(Dataset items)
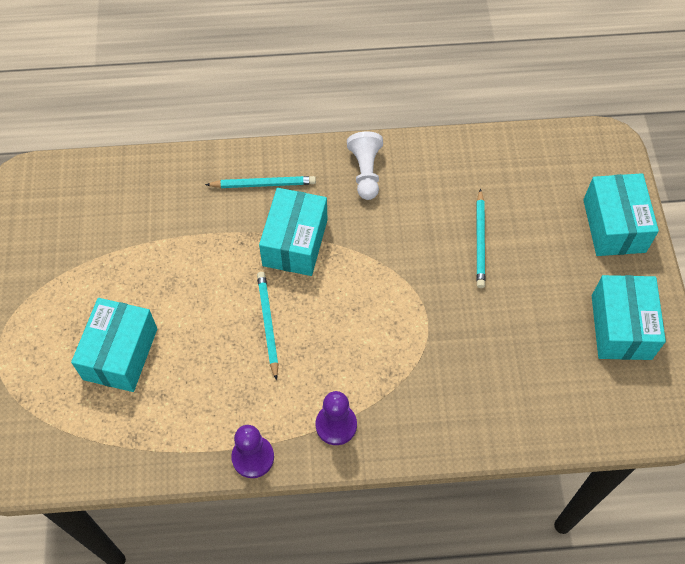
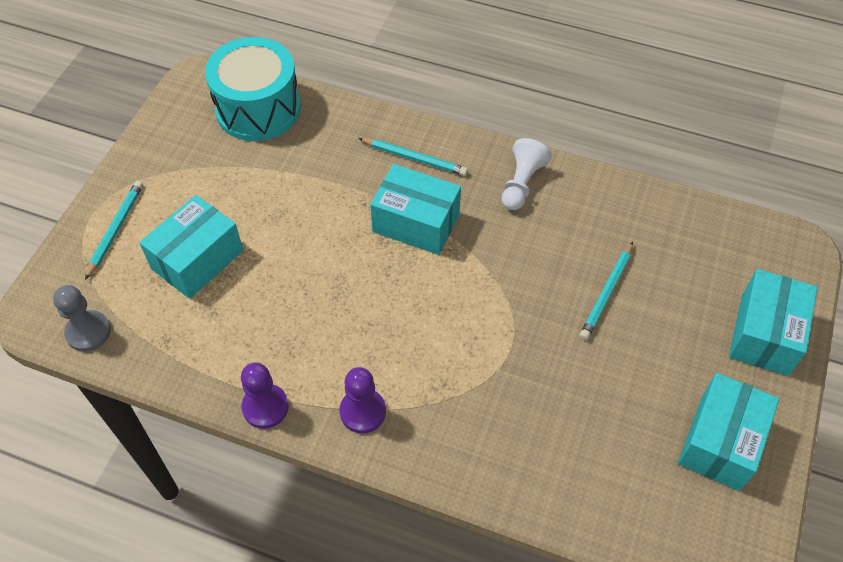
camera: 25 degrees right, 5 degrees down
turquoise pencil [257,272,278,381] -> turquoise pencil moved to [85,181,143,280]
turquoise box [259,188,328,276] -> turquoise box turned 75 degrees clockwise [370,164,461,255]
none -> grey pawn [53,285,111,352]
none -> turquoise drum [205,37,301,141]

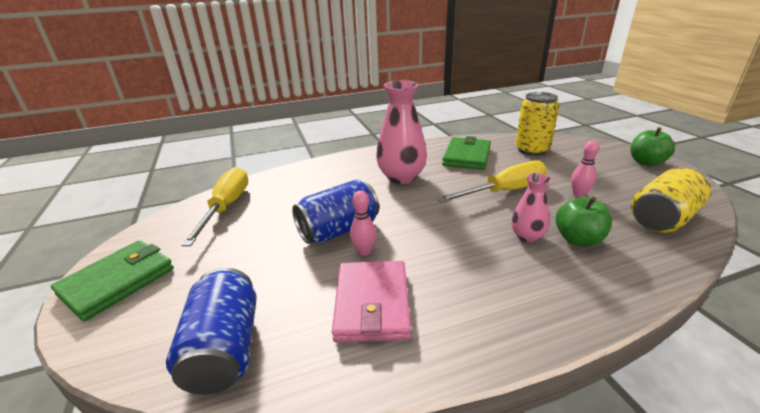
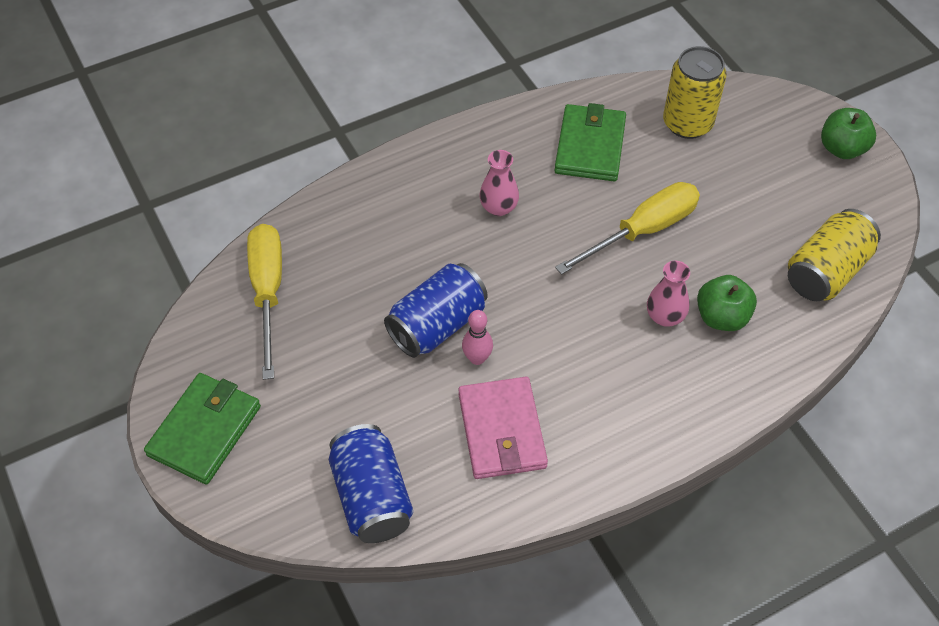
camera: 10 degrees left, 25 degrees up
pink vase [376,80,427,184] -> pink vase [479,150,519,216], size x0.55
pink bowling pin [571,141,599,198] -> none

WHAT NEEDS TO BE DONE
Every line of the records above where the string "camera" is found should be copied.

RESULT FOR THIS TASK
camera: 25 degrees right, 5 degrees down
camera: 10 degrees left, 25 degrees up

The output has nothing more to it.